• Work item:
Extract all lines in the data that contain the word "diode".

• Data under study:
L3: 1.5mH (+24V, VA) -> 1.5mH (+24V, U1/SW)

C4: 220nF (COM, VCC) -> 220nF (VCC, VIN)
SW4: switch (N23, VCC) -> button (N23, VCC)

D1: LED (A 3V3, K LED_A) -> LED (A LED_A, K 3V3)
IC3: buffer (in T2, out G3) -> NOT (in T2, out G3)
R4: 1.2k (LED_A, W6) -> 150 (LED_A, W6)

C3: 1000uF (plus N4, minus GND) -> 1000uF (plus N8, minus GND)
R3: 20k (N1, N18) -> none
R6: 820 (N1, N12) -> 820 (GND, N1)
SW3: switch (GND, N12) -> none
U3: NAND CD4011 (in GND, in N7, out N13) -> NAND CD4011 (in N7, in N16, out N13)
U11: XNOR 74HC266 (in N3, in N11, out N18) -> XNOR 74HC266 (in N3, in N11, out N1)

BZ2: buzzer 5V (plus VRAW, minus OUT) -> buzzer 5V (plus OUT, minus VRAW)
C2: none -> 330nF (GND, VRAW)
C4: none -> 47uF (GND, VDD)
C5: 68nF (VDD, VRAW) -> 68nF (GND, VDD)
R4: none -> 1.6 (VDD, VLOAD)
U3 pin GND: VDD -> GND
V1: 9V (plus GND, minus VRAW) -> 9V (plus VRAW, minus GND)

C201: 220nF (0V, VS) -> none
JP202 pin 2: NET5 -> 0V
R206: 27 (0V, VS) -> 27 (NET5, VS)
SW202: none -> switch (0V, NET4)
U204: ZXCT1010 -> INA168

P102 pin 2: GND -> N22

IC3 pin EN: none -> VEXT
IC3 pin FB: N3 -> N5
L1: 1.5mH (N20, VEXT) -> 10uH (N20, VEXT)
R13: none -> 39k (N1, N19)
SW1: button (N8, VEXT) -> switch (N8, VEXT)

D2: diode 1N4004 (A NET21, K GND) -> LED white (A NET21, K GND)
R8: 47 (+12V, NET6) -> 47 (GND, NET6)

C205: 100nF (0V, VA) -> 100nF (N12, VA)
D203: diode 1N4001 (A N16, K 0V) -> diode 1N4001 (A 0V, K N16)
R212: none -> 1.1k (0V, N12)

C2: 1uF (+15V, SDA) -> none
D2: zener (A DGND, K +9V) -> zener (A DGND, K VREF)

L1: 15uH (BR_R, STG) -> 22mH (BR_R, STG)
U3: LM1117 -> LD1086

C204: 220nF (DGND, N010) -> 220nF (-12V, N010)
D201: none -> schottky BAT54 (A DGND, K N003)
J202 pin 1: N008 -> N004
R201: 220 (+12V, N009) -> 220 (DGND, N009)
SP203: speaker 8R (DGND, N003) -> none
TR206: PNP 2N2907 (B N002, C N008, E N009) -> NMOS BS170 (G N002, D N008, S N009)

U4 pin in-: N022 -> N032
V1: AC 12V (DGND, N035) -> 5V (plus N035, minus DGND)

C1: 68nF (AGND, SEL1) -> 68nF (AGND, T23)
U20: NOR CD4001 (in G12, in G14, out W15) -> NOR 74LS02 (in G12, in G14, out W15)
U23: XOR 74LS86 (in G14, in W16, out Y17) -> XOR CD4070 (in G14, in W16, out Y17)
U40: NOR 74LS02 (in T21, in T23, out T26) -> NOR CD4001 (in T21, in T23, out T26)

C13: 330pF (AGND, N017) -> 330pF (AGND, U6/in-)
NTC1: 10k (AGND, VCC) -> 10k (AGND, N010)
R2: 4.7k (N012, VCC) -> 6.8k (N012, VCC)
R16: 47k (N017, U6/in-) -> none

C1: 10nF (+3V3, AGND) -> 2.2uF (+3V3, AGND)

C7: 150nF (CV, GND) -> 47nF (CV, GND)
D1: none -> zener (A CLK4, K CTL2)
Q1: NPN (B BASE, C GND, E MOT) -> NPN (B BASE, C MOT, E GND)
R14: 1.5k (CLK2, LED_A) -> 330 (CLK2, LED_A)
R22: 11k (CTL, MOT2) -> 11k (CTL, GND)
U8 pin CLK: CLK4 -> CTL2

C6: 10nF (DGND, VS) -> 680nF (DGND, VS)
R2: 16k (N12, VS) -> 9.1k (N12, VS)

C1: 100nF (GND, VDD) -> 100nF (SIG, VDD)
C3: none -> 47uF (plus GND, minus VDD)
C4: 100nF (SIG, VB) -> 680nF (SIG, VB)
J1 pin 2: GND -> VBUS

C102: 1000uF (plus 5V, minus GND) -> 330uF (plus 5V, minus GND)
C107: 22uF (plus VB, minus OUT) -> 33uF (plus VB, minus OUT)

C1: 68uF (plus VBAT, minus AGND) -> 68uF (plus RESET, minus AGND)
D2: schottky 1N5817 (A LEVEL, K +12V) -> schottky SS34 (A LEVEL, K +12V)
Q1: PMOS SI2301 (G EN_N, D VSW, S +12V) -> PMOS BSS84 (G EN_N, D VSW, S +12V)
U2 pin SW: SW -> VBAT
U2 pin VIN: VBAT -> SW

• Worked solution:
D2: diode 1N4004 (A NET21, K GND) -> LED white (A NET21, K GND)
D203: diode 1N4001 (A N16, K 0V) -> diode 1N4001 (A 0V, K N16)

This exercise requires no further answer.